| EXERCISE DESCRIPTION |
Gather each line of the data below that contains the string "downbow", and list them in the order they appear.

Saved data entries
--

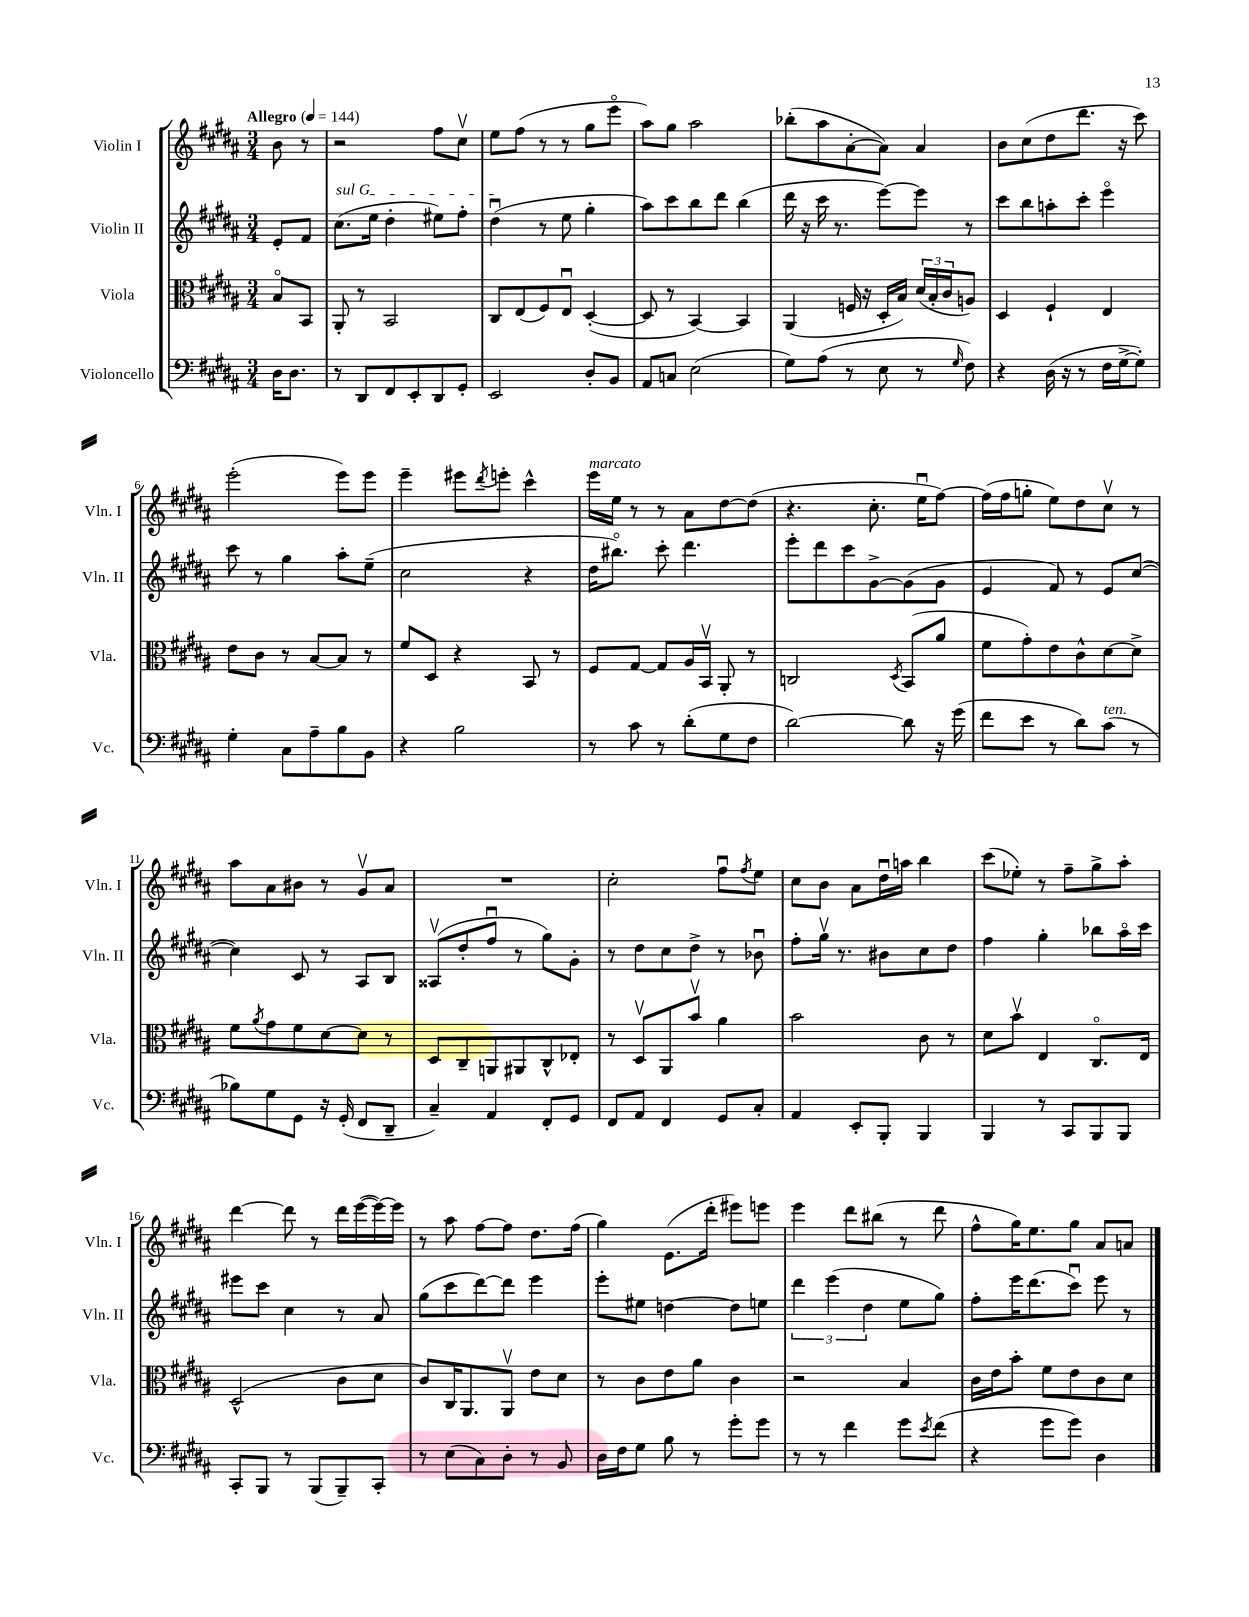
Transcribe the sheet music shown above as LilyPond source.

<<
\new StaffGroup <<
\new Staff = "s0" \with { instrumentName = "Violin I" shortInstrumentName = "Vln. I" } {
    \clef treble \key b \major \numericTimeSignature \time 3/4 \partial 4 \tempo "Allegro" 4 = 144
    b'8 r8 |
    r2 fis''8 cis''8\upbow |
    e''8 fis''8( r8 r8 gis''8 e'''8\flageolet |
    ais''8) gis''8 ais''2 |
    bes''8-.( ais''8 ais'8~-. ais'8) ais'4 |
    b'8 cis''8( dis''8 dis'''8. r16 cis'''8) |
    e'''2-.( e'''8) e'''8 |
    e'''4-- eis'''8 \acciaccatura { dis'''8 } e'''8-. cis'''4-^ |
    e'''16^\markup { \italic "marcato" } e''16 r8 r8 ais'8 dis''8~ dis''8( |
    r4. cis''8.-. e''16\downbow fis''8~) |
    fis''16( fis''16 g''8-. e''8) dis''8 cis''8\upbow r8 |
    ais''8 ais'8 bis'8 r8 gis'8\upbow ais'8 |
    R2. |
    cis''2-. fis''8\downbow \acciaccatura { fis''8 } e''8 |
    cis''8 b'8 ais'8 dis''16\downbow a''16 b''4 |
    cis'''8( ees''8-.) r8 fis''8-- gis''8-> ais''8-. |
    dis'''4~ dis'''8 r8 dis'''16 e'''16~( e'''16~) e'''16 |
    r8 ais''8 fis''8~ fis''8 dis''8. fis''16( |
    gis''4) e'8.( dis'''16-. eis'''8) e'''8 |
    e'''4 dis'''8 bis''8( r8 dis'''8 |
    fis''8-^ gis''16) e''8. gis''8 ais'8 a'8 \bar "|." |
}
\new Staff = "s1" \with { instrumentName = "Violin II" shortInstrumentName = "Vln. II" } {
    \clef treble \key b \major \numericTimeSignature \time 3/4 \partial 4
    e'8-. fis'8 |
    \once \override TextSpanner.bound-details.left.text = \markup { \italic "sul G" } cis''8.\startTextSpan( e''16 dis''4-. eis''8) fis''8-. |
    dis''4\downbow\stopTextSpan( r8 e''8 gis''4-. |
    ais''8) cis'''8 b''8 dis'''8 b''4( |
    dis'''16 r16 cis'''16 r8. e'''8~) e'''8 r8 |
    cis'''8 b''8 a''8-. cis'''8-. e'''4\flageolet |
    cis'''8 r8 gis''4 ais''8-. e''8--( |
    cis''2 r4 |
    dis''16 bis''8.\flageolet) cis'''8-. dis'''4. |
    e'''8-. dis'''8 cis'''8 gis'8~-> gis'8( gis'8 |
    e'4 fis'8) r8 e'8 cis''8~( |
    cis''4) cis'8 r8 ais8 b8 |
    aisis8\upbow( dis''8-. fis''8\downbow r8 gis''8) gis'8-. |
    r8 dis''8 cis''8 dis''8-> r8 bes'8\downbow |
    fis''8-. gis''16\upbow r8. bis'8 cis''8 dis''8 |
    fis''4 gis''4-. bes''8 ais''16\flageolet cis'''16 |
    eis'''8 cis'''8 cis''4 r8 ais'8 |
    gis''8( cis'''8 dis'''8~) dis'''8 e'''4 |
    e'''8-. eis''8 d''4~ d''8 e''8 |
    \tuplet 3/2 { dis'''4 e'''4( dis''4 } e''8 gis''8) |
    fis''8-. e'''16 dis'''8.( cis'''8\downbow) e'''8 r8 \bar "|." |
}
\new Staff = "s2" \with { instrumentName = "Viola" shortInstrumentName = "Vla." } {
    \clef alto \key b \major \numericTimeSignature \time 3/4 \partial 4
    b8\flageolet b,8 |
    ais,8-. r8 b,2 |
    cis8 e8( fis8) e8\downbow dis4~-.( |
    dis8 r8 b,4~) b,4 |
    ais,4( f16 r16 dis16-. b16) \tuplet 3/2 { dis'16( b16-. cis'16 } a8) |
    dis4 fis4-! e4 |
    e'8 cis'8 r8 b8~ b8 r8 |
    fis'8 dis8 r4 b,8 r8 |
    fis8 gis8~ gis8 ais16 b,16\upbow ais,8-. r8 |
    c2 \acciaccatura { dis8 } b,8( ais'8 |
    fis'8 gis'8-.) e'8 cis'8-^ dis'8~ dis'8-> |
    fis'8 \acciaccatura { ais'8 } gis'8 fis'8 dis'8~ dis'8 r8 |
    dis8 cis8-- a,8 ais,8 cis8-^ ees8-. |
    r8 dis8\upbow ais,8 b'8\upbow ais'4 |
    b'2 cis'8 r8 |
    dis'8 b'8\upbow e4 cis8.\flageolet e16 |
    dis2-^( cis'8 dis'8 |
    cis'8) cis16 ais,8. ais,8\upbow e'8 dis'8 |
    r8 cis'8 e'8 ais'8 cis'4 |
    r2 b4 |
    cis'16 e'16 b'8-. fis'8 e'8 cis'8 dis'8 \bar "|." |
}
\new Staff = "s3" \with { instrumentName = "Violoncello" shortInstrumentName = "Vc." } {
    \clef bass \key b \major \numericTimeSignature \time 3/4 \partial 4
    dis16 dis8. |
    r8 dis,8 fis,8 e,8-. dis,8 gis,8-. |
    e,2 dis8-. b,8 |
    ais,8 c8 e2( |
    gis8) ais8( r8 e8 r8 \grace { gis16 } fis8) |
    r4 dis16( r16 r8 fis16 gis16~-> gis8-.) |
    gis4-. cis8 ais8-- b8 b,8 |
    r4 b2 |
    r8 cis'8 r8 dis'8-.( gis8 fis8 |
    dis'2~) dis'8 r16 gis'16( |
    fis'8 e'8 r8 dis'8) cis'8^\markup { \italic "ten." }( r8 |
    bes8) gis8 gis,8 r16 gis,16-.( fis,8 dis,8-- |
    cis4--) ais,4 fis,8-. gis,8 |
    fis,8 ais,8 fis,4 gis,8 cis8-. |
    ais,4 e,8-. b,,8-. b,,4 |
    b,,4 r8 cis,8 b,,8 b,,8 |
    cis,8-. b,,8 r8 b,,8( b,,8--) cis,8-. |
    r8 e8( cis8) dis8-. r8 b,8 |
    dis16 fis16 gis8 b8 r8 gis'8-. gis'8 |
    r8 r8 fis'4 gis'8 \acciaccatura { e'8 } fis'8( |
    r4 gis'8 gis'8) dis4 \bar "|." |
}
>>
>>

--

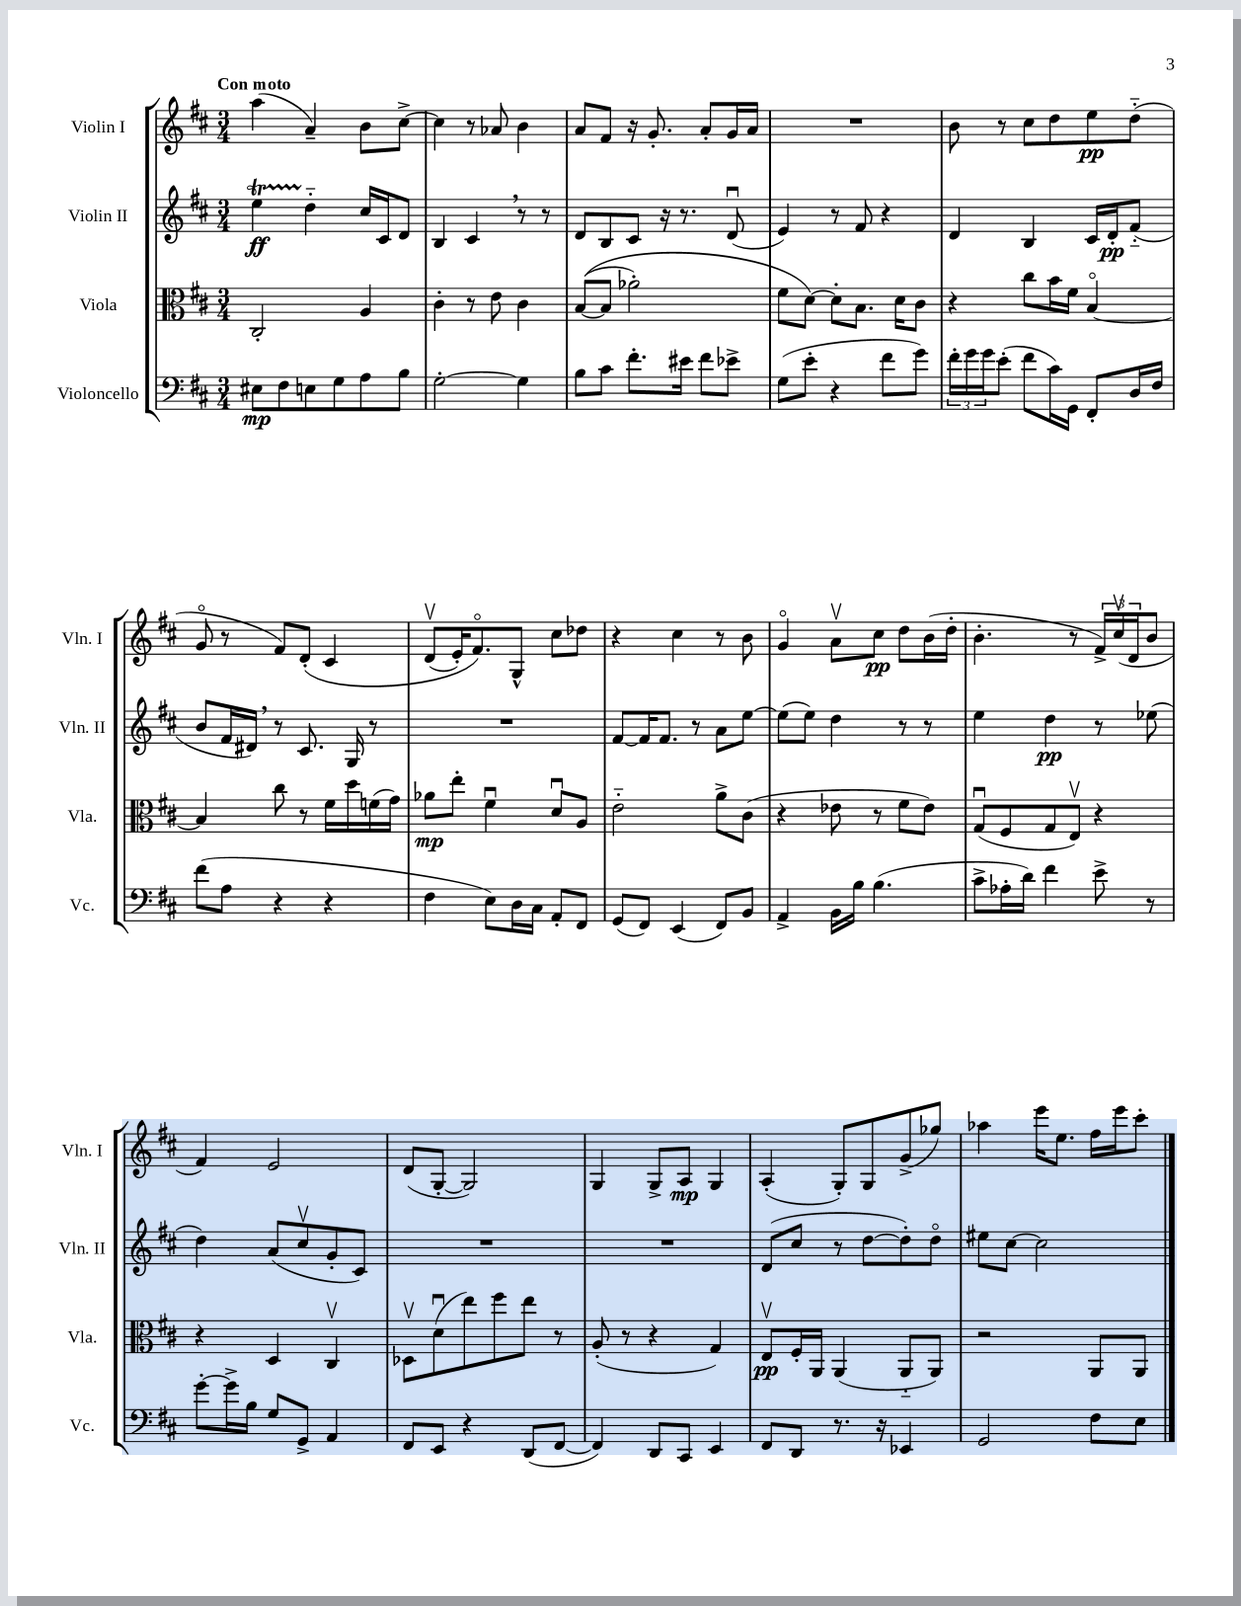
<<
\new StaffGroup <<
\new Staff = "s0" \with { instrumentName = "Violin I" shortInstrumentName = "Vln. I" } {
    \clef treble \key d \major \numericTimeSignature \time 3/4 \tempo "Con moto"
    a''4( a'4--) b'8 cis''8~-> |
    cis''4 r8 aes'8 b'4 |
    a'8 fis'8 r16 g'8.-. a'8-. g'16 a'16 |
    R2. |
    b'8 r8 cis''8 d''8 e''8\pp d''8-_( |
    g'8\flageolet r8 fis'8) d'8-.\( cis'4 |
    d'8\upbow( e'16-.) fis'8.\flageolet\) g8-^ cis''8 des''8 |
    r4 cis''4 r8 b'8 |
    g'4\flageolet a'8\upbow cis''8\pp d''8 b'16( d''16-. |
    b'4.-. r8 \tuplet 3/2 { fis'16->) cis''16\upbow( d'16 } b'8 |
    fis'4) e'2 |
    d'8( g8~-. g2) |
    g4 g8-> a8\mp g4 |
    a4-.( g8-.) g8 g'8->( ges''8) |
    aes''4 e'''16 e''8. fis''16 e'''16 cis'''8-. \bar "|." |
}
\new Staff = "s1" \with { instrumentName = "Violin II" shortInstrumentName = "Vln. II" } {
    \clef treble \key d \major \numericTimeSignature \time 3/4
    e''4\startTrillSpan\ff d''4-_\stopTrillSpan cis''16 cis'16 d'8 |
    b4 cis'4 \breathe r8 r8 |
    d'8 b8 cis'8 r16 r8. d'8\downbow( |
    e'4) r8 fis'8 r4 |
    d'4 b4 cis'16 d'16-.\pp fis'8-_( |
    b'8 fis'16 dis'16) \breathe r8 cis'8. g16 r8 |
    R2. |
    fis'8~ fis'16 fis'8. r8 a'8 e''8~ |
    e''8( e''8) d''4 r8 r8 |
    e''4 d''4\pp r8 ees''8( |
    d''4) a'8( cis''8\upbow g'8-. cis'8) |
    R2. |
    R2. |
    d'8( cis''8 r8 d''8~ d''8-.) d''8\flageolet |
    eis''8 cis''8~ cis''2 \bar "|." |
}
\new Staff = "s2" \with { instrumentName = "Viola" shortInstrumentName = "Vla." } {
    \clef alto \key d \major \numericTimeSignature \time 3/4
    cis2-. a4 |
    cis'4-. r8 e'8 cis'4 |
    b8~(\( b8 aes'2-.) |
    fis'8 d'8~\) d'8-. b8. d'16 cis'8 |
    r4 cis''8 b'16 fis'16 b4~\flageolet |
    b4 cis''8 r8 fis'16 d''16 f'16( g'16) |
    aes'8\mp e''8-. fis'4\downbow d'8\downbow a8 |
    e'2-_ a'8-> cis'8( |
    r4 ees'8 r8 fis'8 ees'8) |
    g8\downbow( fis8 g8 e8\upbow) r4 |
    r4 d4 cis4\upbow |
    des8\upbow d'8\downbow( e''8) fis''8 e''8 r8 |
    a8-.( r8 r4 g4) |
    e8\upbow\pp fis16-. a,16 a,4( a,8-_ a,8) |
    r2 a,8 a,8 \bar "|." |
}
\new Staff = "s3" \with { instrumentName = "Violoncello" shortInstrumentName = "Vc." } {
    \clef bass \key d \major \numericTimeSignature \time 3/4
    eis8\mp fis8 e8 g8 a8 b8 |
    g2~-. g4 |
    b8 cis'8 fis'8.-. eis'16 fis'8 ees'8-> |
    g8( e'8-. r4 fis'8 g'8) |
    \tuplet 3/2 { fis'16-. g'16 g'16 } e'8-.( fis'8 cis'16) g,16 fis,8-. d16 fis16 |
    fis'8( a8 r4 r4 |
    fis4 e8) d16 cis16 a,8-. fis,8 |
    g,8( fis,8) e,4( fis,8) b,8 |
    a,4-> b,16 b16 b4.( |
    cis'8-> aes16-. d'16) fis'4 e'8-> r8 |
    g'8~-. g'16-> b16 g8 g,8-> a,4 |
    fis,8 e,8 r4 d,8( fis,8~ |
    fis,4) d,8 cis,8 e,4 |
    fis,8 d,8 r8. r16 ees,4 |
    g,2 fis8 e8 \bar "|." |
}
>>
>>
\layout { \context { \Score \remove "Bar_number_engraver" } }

--

| PROBLEM SOLUTION |
    r4. cis''8.-. e''16\downbow fis''8~) |
    cis''2-. fis''8\downbow \acciaccatura { fis''8 } e''8 |
    cis''8 b'8 ais'8 dis''16\downbow a''16 b''4 |
    dis''4\downbow\stopTextSpan( r8 e''8 gis''4-. |
    aisis8\upbow( dis''8-. fis''8\downbow r8 gis''8) gis'8-. |
    r8 dis''8 cis''8 dis''8-> r8 bes'8\downbow |
    fis''8-. e'''16 dis'''8.( cis'''8\downbow) e'''8 r8 \bar "|." |
    cis8 e8( fis8) e8\downbow dis4~-.( |
    d'8 b8 cis'8 r16 r8. d'8\downbow( |
    aes'8\mp e''8-. fis'4\downbow d'8\downbow a8 |
    g8\downbow( fis8 g8 e8\upbow) r4 |
    des8\upbow d'8\downbow( e''8) fis''8 e''8 r8 |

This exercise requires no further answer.